▼
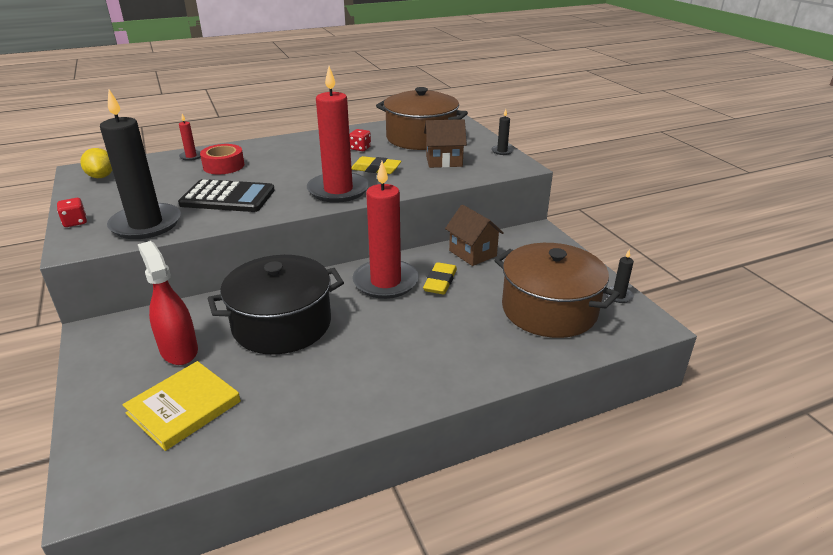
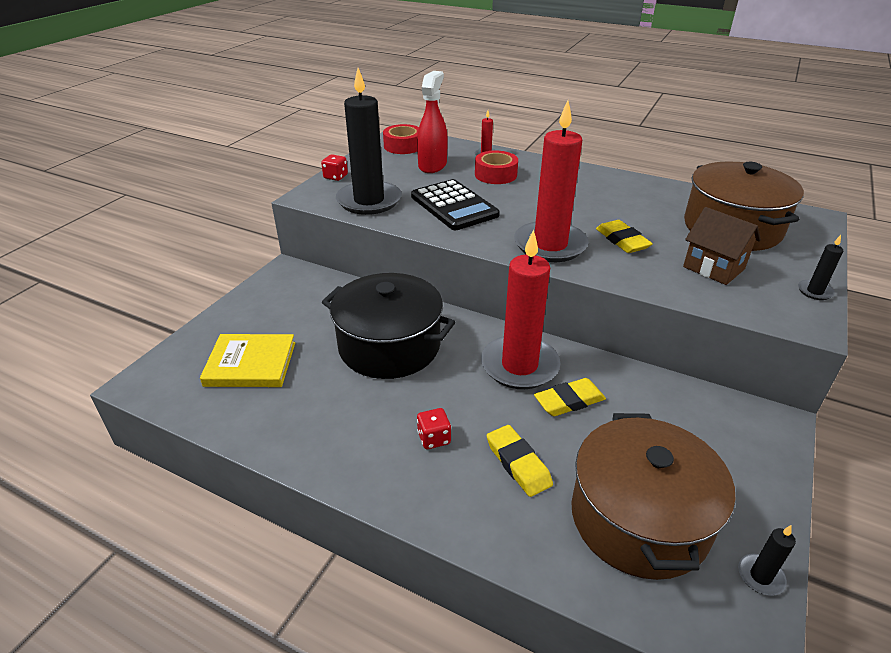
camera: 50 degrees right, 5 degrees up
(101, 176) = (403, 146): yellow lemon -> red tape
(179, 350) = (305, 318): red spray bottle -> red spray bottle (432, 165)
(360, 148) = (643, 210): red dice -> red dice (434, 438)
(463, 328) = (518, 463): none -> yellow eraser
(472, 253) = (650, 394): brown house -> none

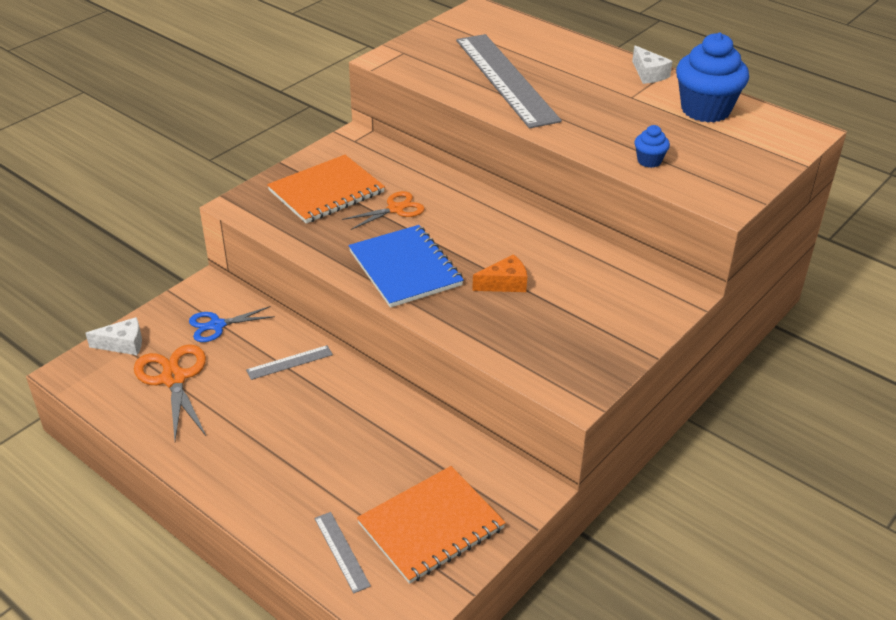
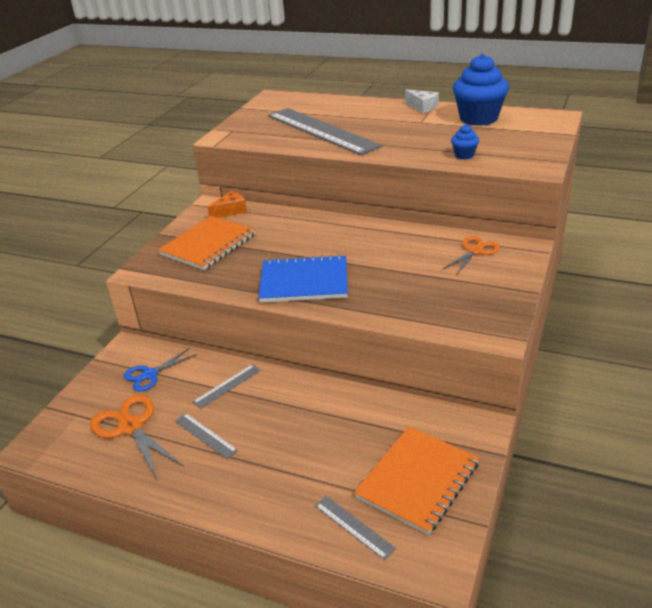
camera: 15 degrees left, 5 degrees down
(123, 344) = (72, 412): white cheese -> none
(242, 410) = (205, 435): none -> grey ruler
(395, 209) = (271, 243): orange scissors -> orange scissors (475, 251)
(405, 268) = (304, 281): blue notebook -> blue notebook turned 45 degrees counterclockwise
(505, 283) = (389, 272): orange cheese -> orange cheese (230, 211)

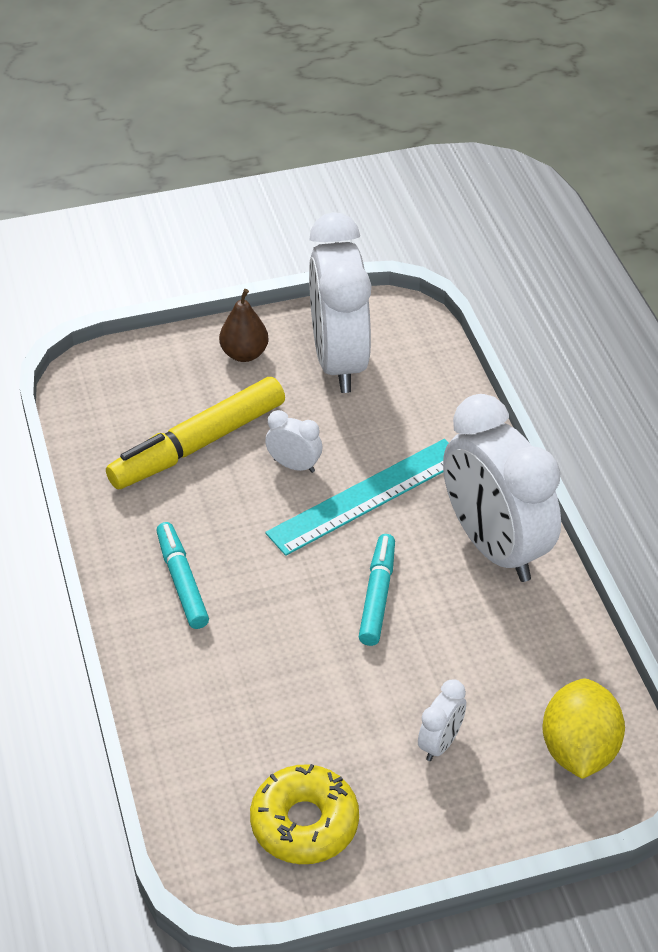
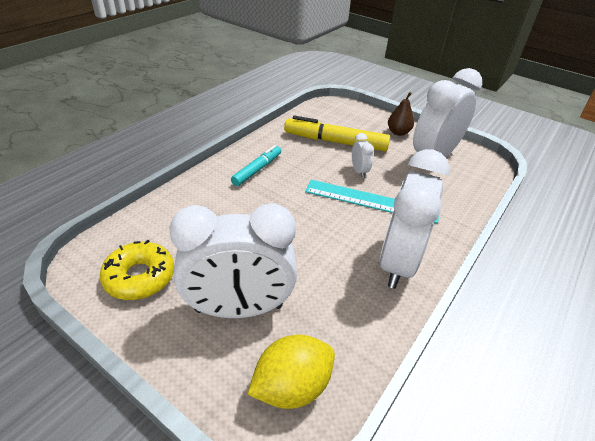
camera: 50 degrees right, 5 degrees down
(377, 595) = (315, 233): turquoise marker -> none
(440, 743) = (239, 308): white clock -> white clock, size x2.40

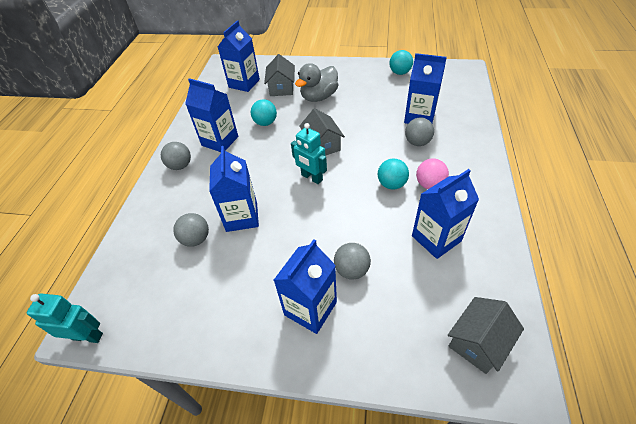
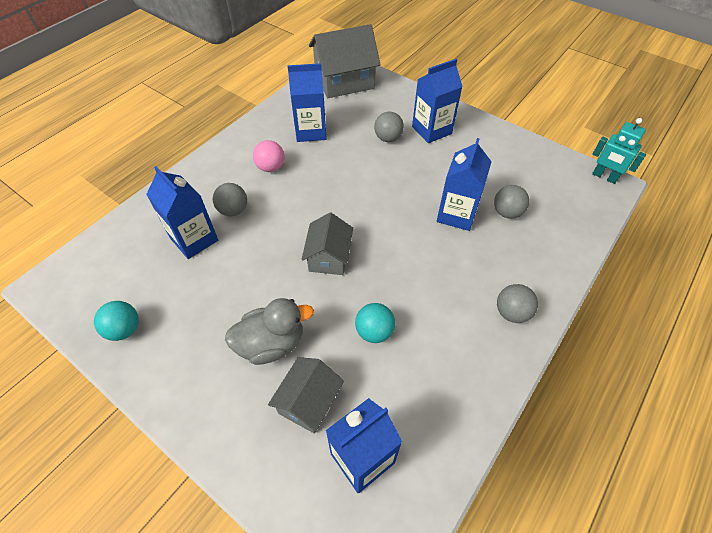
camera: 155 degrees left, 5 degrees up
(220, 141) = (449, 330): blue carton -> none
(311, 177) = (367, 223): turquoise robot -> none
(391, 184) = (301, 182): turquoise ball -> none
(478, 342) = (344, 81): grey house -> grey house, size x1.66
▲
▼
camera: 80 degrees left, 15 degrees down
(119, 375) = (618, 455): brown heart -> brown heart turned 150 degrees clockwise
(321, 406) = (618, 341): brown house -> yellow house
▲
▼
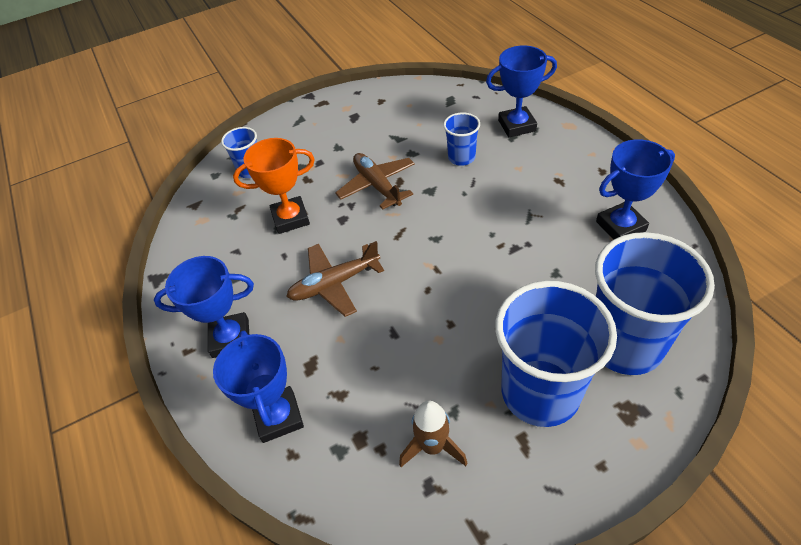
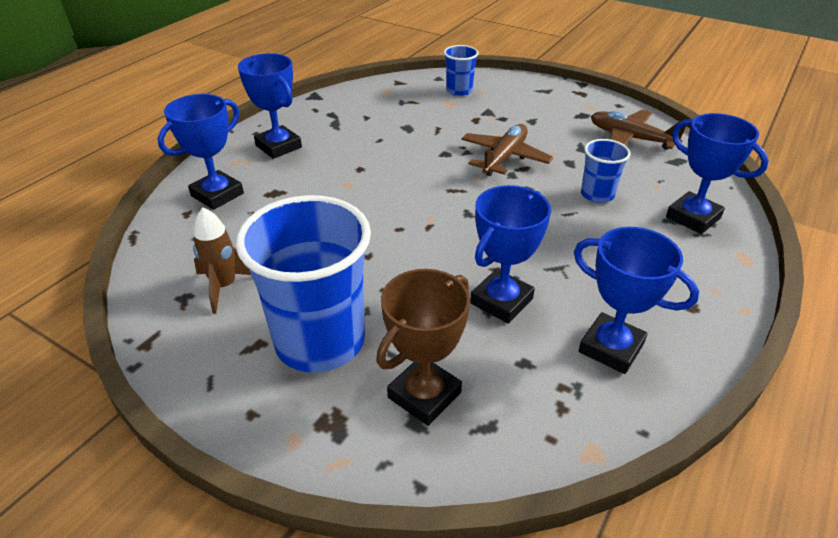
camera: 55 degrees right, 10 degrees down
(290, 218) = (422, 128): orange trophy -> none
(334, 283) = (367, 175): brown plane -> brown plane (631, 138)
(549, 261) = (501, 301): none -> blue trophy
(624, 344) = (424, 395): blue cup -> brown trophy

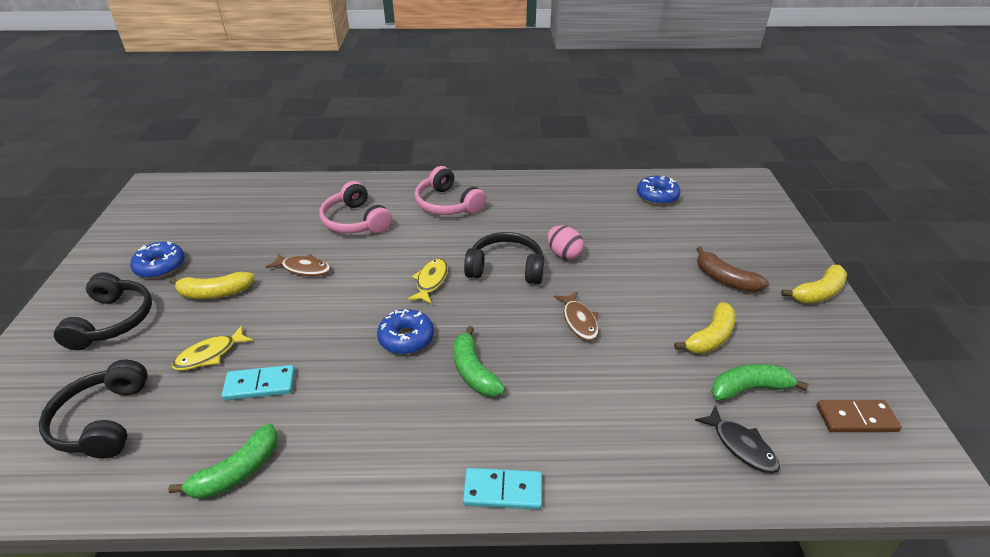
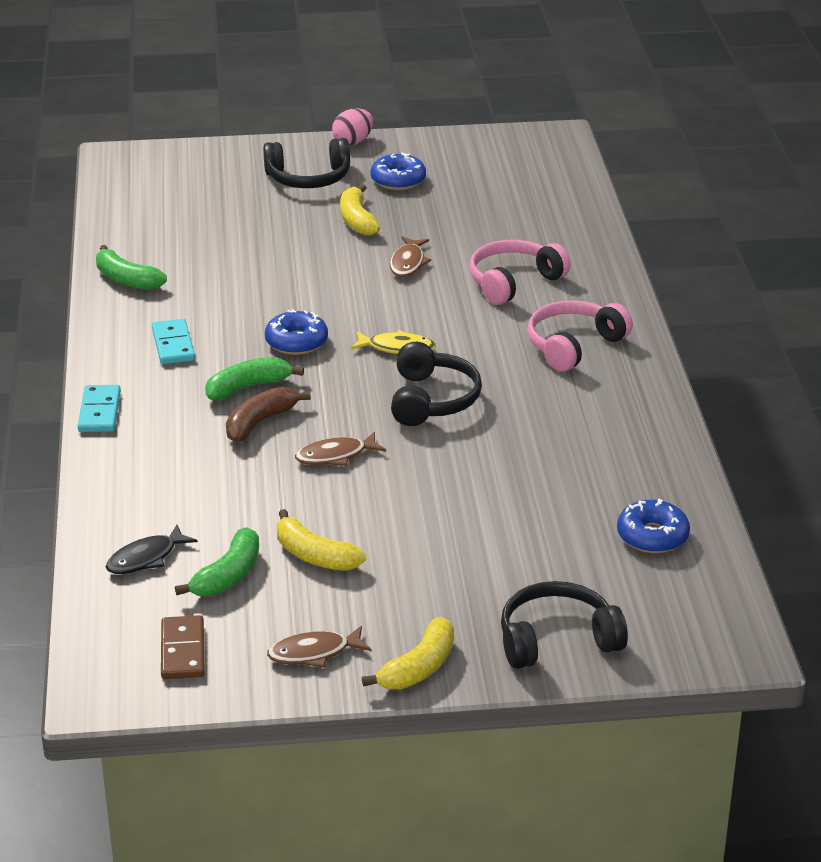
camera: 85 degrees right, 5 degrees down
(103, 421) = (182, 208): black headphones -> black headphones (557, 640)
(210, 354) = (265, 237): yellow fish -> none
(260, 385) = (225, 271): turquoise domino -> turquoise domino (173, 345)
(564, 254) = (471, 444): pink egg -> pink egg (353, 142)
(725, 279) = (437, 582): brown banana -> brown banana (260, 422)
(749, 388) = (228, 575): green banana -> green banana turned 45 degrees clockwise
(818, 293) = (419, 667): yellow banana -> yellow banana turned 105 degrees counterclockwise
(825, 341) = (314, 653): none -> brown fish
▲
[WORK REQUIRED] Return exactly the stretch above whose first line contains "(101, 176) = (403, 146): yellow" and whose last line contains "(242, 410) = (205, 435): none -> grey ruler", and nothing outside it. The pictures should not appear.

[EXERCISE RESPONSE]
(101, 176) = (403, 146): yellow lemon -> red tape
(179, 350) = (305, 318): red spray bottle -> red spray bottle (432, 165)
(360, 148) = (643, 210): red dice -> red dice (434, 438)
(463, 328) = (518, 463): none -> yellow eraser
(472, 253) = (650, 394): brown house -> none

camera: 15 degrees left, 5 degrees down
(123, 344) = (72, 412): white cheese -> none
(242, 410) = (205, 435): none -> grey ruler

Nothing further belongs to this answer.